Identify every line in the records below that contains the word "white", and copy each of those lines.
▬▬▬▬▬▬▬▬▬▬
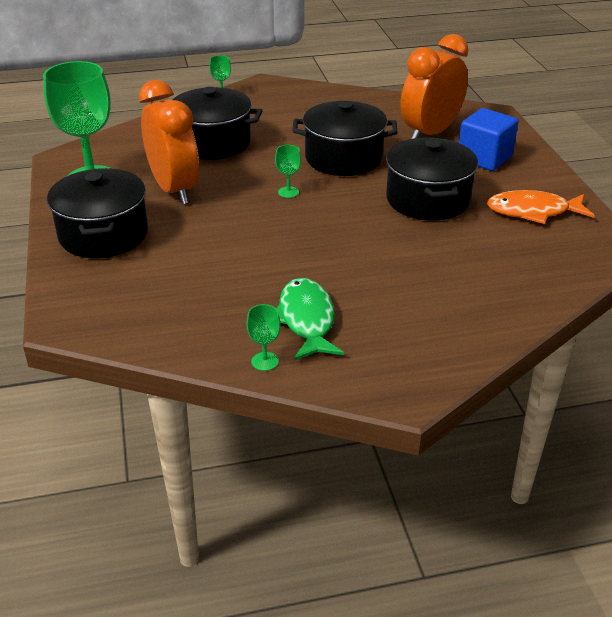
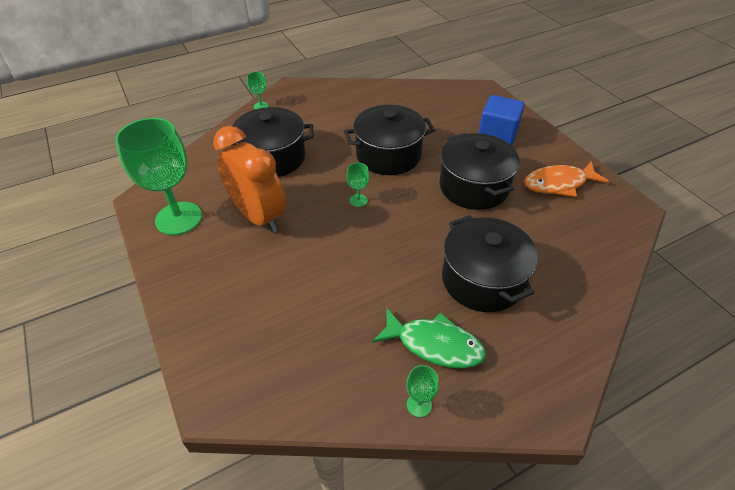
camera: 15 degrees left, 10 degrees up
(103, 234) = (213, 283): black pot -> black pot (482, 280)
(306, 320) = (434, 344): green fish -> green fish turned 135 degrees clockwise
(430, 133) = (445, 117): orange clock -> none

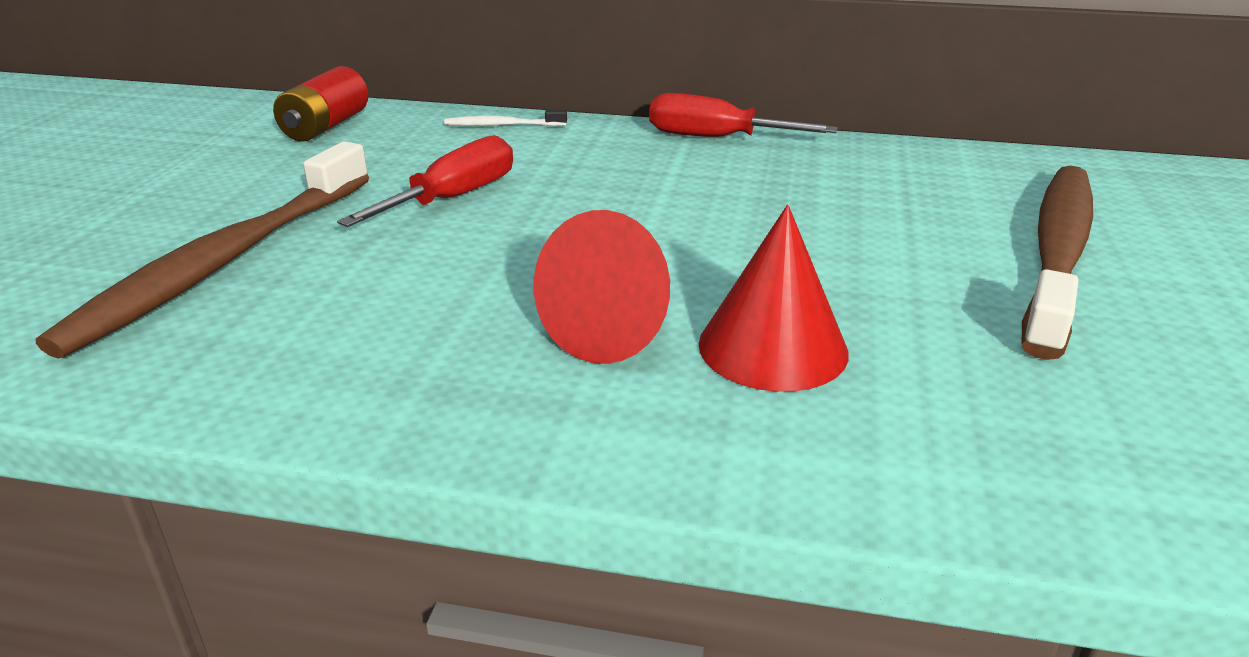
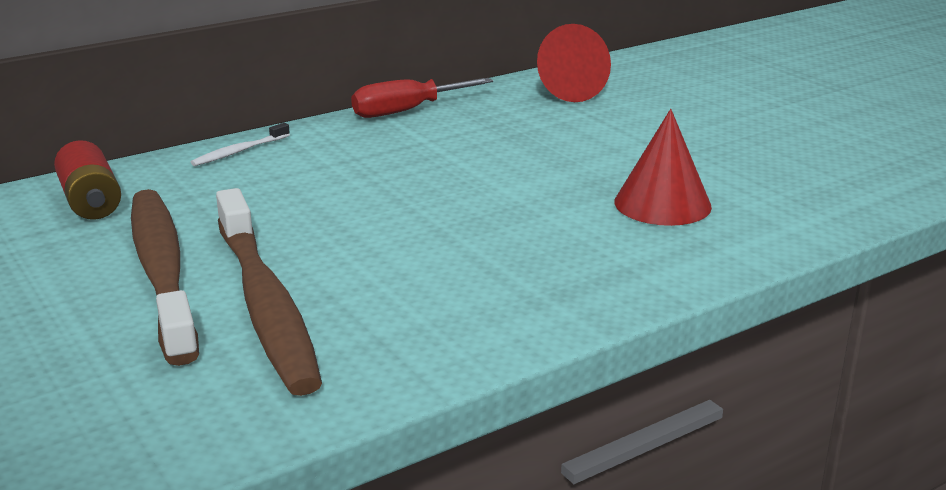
camera: 45 degrees left, 5 degrees down
(453, 198) = (325, 207): red screwdriver -> none
(615, 330) = (580, 229): red cone -> red cone (567, 91)
(1058, 253) = (692, 111): brown toothbrush -> brown toothbrush (162, 271)

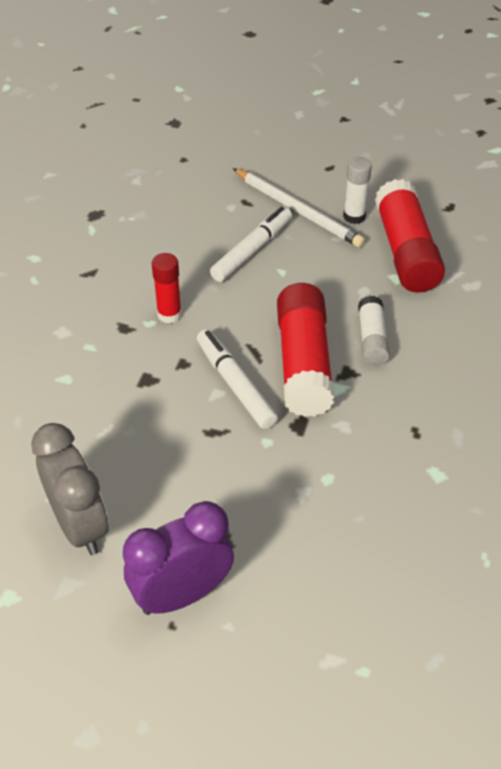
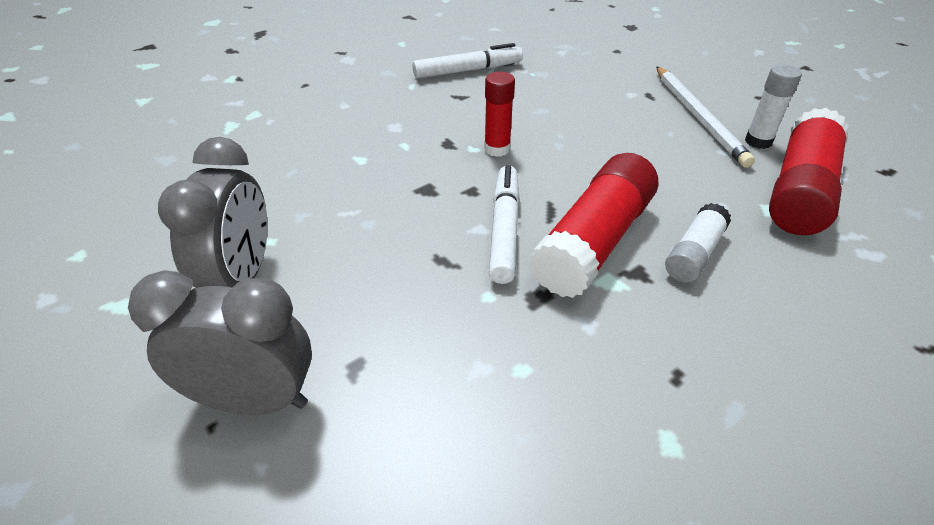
camera: 35 degrees right, 5 degrees down
(182, 594) = (254, 400): purple clock -> grey clock
(252, 250) = (623, 131): white marker -> white marker (468, 70)

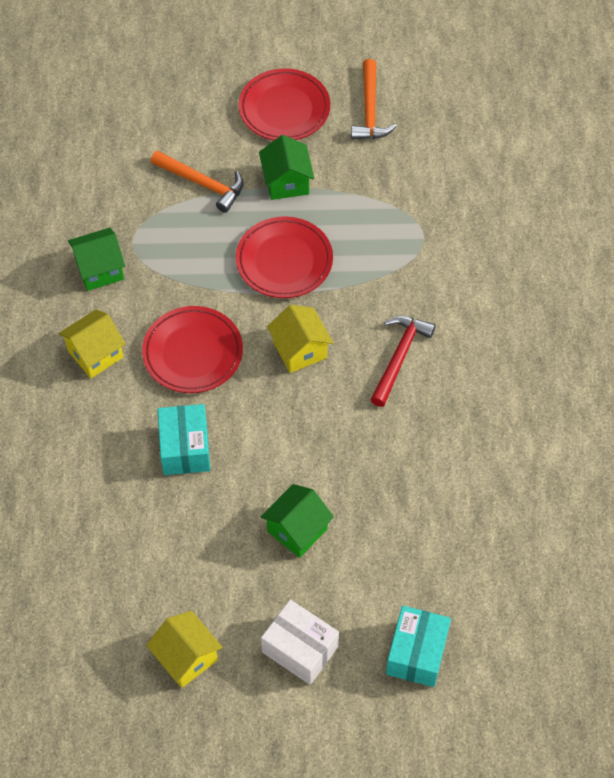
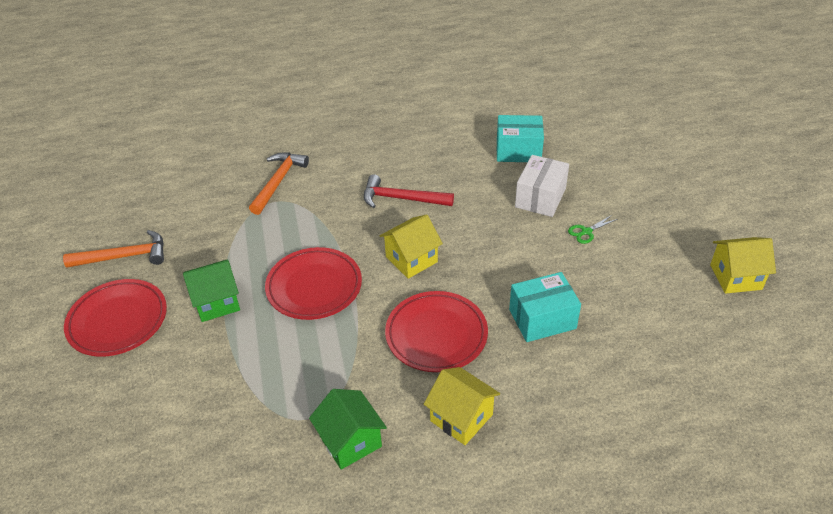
camera: 100 degrees left, 15 degrees down
(186, 658) = (735, 277): yellow house -> yellow house turned 45 degrees clockwise
(202, 184) = (221, 371): orange hammer -> orange hammer (278, 182)
(297, 530) = (586, 231): green house -> green scissors
(300, 649) = (685, 213): white box -> white box (540, 198)
(416, 653) = (650, 156): turquoise box -> turquoise box (518, 151)

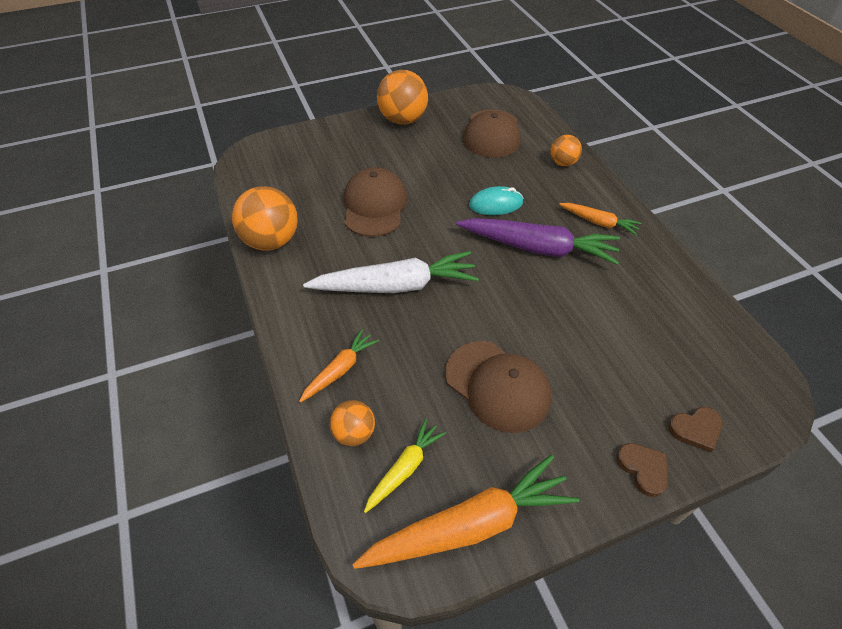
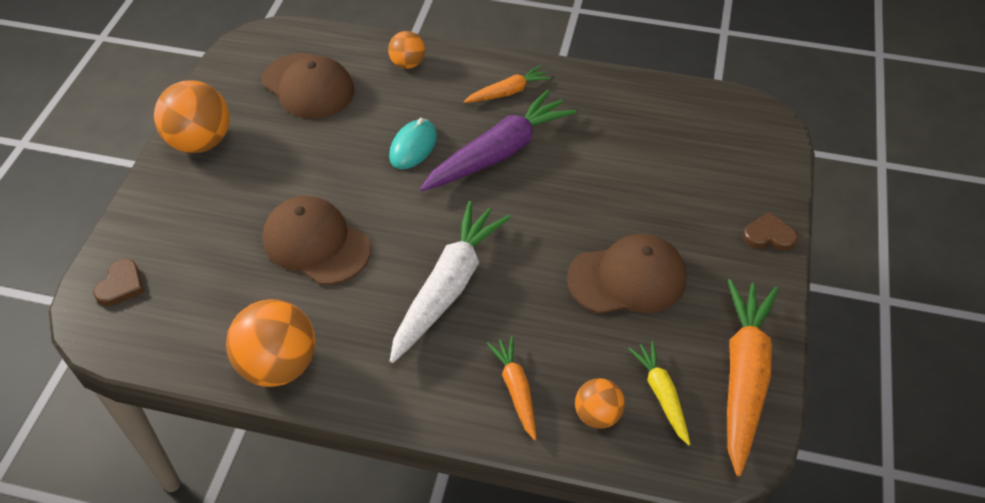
camera: 55 degrees left, 0 degrees up
(695, 429) = (758, 181): brown heart -> brown heart (121, 285)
▬▬▬▬▬▬▬▬▬▬
[SOLUTION FOR THIS PROBLEM]:
(252, 250) = (623, 131): white marker -> white marker (468, 70)
(300, 649) = (685, 213): white box -> white box (540, 198)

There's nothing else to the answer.